Work instruction
Below is a block of entries; repeat exactly the lines starting at the line that contains "tambor/gris <208,155,42,39> ->" and ending at the line that contains "none -> cohete/rojo <376,94,39,60>", both included.

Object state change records
┌────────
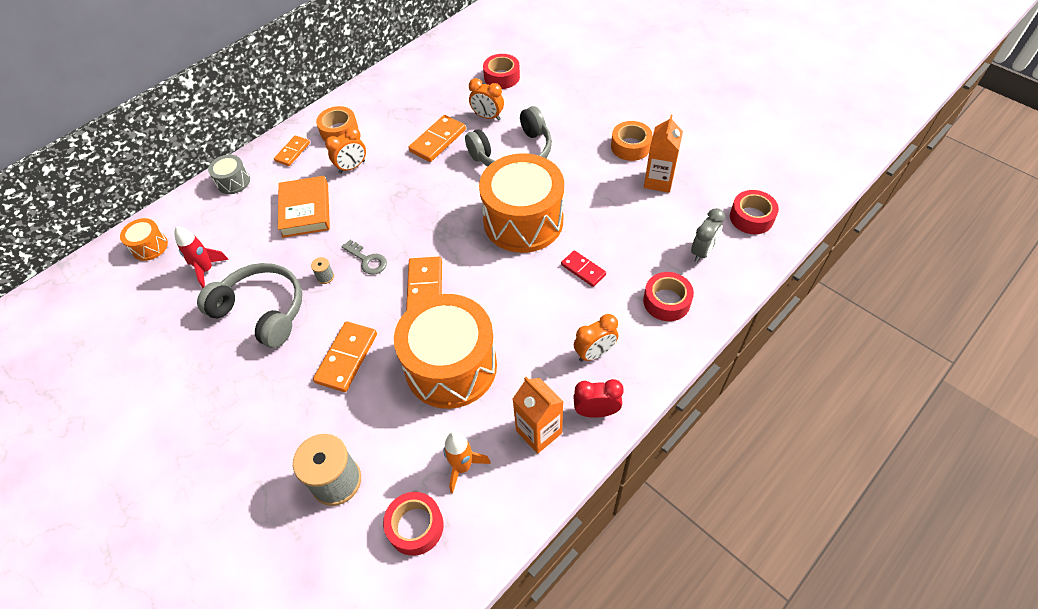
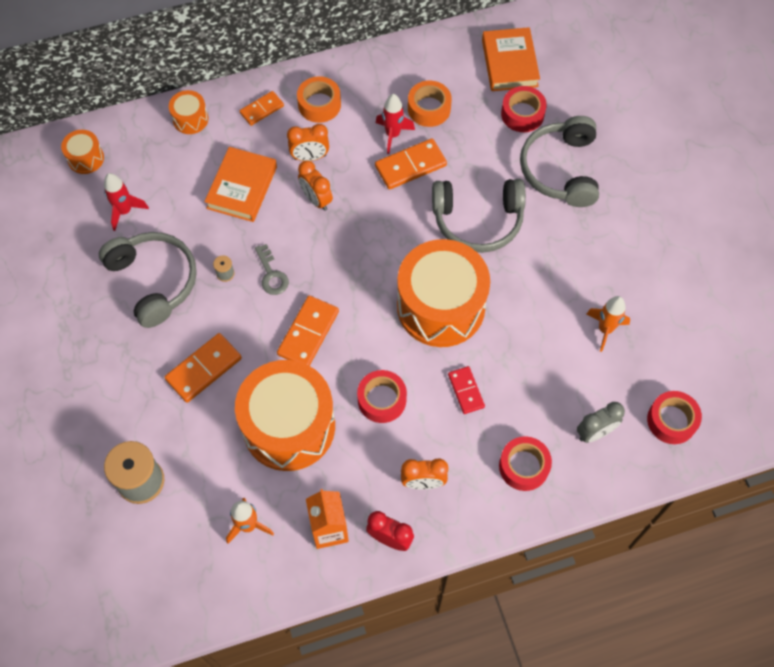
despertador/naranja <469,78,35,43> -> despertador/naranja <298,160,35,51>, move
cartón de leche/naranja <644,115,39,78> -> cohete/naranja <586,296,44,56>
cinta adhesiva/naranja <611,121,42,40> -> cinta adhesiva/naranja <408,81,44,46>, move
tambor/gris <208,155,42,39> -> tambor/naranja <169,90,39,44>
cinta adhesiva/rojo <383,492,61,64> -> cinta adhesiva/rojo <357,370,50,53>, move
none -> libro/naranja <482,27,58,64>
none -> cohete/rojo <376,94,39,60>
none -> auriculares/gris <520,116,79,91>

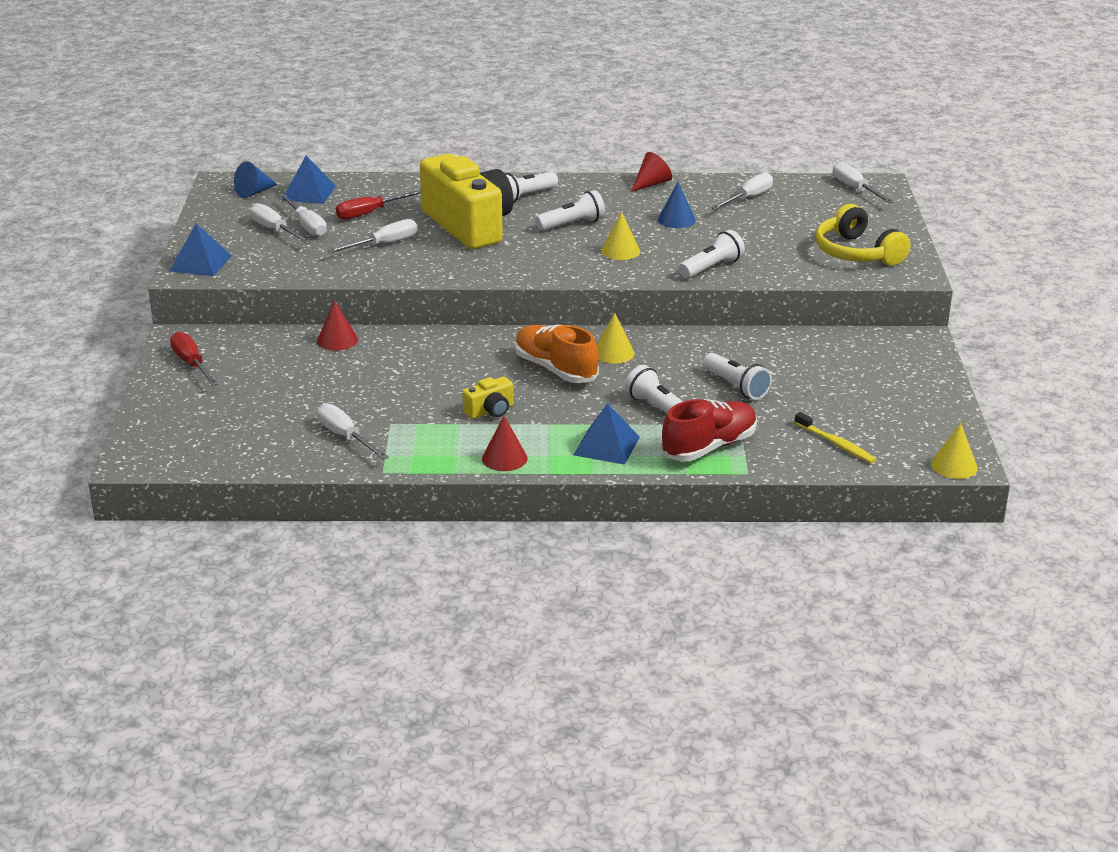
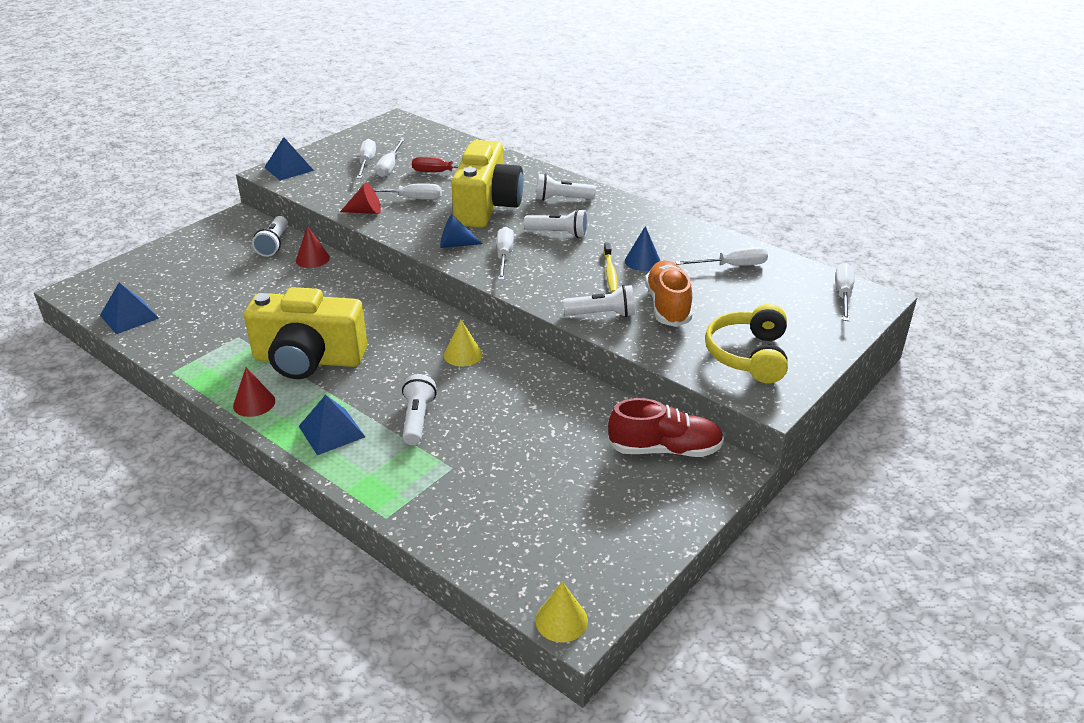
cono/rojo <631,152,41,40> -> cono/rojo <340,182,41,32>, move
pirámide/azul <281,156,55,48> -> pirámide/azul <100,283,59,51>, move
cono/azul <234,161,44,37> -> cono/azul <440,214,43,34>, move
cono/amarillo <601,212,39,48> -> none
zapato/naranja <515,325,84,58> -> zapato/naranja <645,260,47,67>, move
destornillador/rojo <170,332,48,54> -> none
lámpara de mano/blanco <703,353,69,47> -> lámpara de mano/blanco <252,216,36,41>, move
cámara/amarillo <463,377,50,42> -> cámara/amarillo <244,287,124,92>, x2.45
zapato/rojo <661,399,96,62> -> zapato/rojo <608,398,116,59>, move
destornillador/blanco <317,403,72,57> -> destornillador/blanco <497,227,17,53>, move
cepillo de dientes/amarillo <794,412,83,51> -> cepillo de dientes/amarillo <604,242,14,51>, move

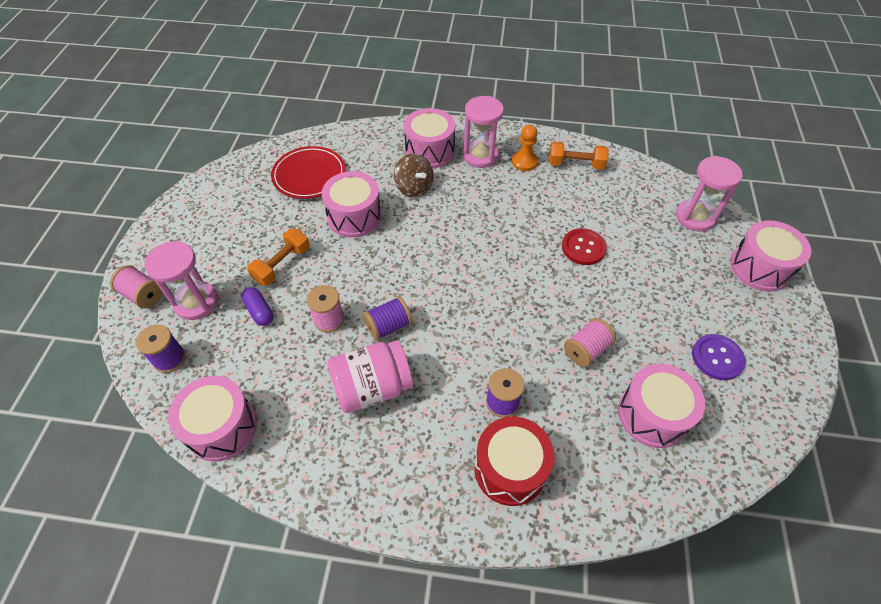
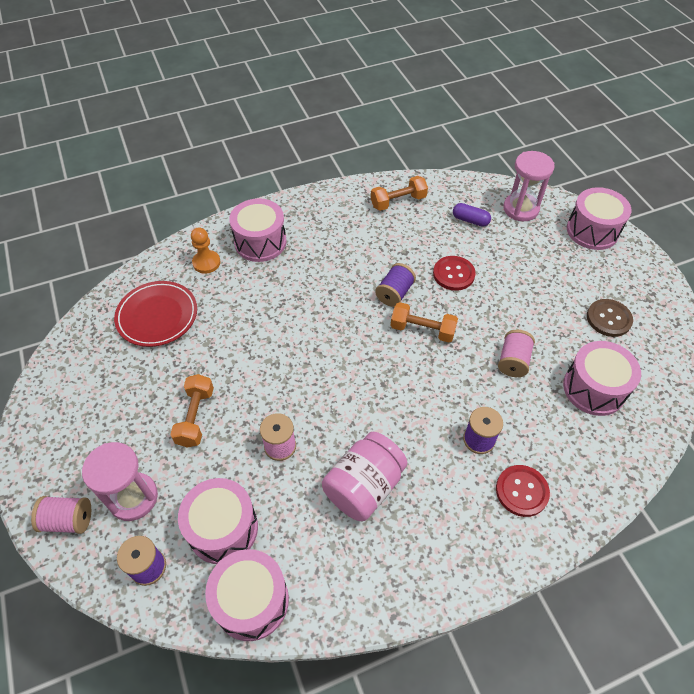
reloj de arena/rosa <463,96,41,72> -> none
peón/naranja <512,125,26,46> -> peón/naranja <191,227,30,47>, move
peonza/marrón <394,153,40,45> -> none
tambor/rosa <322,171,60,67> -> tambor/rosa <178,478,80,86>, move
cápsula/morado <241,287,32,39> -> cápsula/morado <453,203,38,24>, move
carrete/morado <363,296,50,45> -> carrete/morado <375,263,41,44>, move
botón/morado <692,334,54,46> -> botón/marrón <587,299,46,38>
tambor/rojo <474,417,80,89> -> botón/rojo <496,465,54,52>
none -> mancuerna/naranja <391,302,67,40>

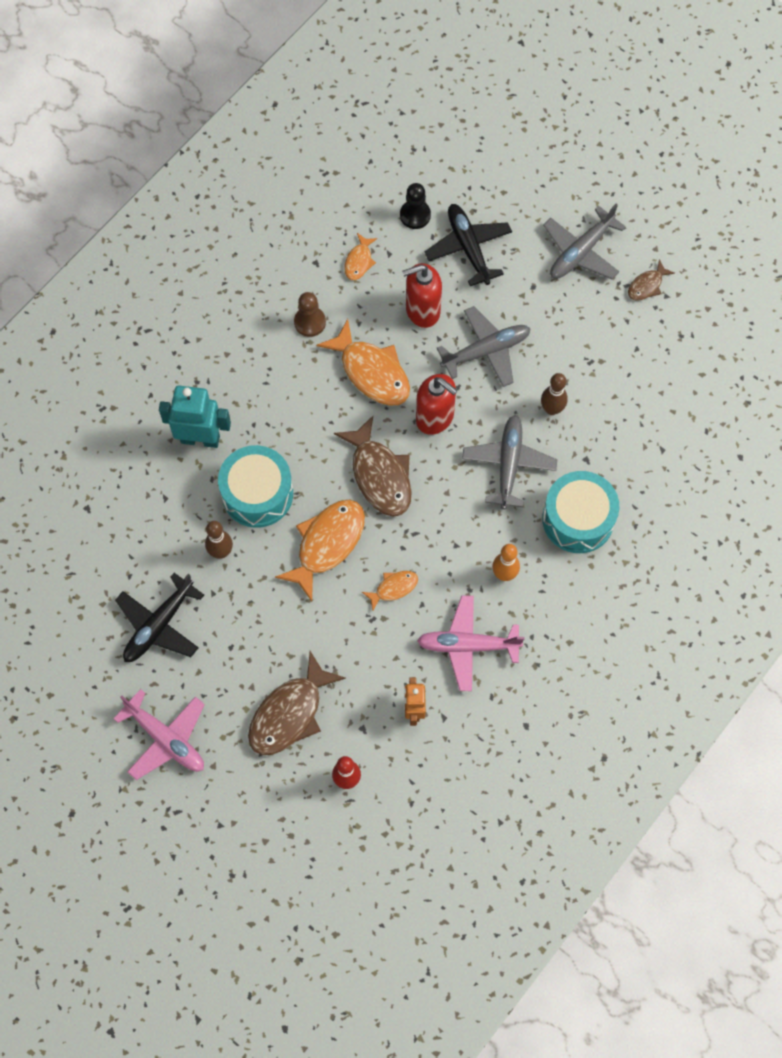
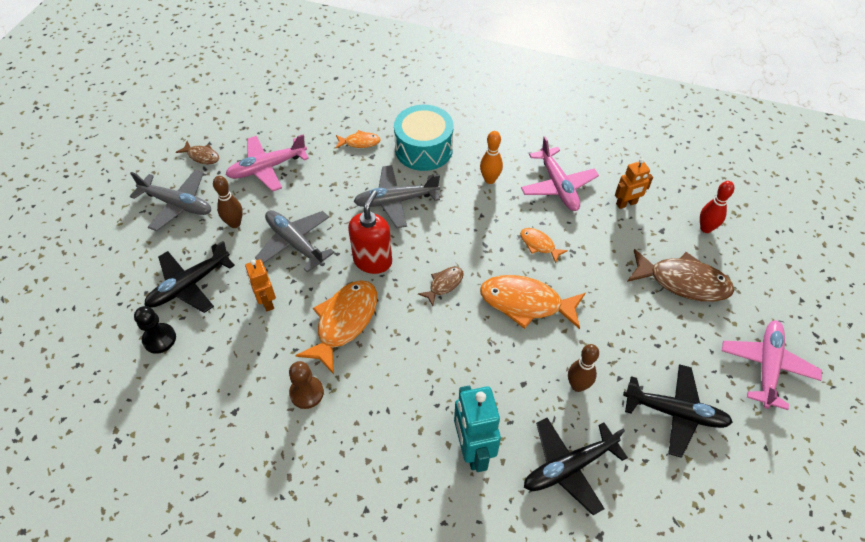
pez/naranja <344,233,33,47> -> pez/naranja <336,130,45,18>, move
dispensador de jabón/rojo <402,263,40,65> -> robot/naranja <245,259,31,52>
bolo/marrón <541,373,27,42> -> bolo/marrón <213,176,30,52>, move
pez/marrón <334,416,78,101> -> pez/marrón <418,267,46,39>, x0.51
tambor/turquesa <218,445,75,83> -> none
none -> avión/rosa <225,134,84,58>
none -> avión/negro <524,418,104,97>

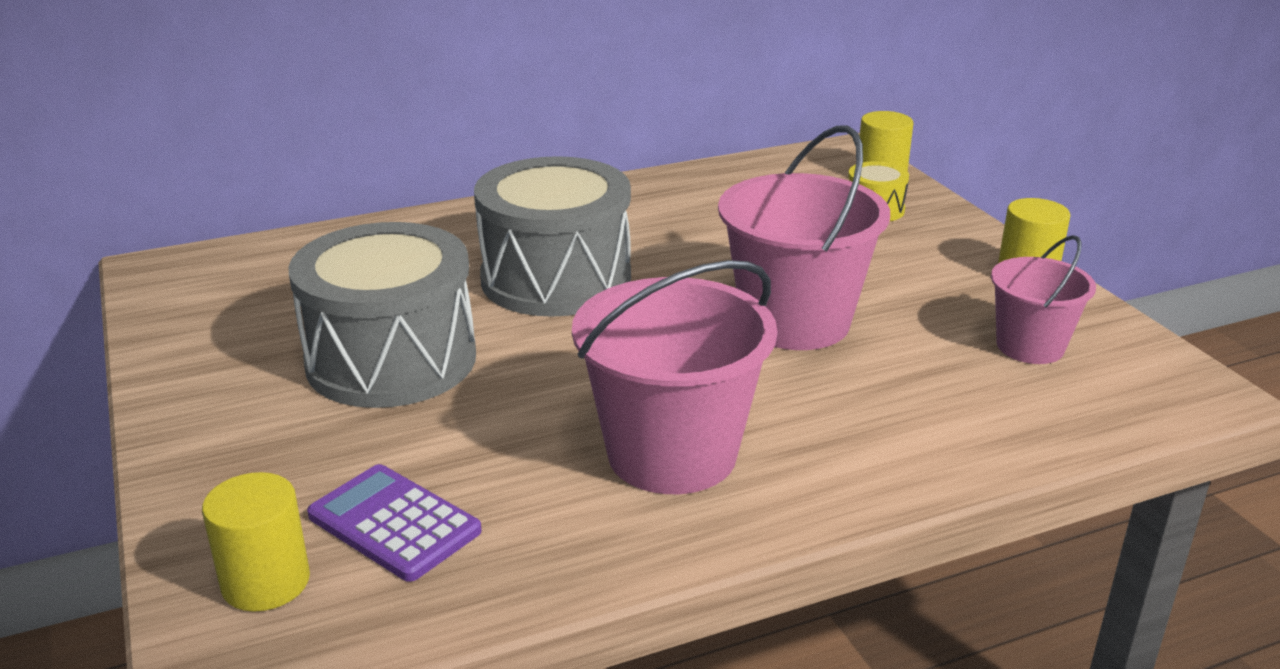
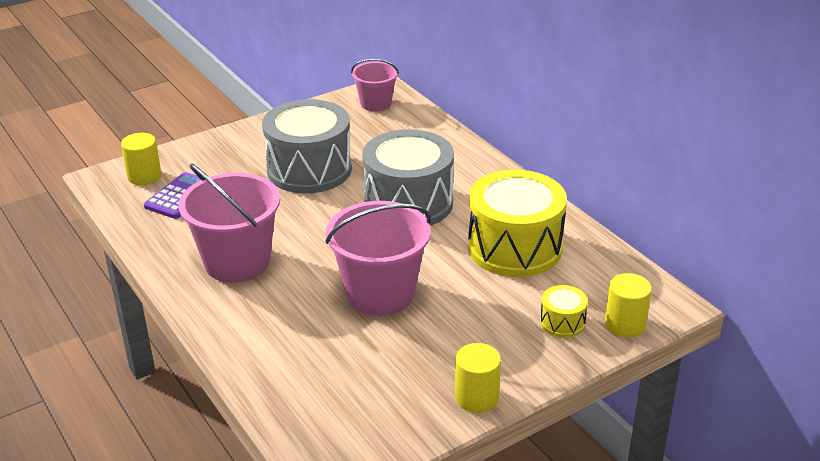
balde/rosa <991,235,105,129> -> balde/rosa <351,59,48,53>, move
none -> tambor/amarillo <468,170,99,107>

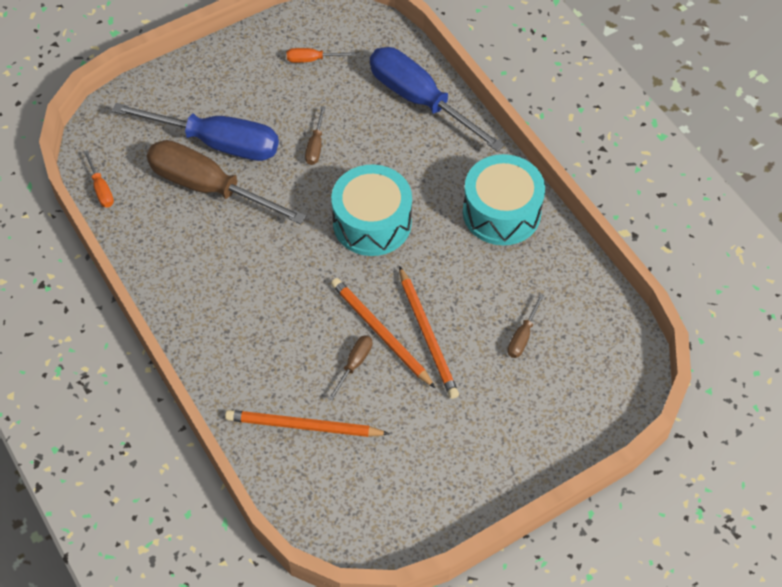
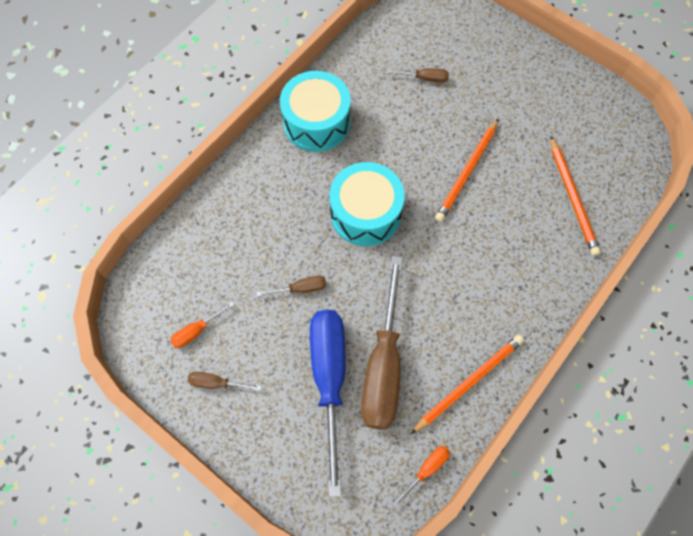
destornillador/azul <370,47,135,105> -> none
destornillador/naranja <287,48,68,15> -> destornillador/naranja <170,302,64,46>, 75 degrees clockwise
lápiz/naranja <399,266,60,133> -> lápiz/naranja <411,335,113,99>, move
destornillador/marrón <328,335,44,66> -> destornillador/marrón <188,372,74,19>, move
└────────
Response
tambor/gris <208,155,42,39> -> tambor/naranja <169,90,39,44>
cinta adhesiva/rojo <383,492,61,64> -> cinta adhesiva/rojo <357,370,50,53>, move
none -> libro/naranja <482,27,58,64>
none -> cohete/rojo <376,94,39,60>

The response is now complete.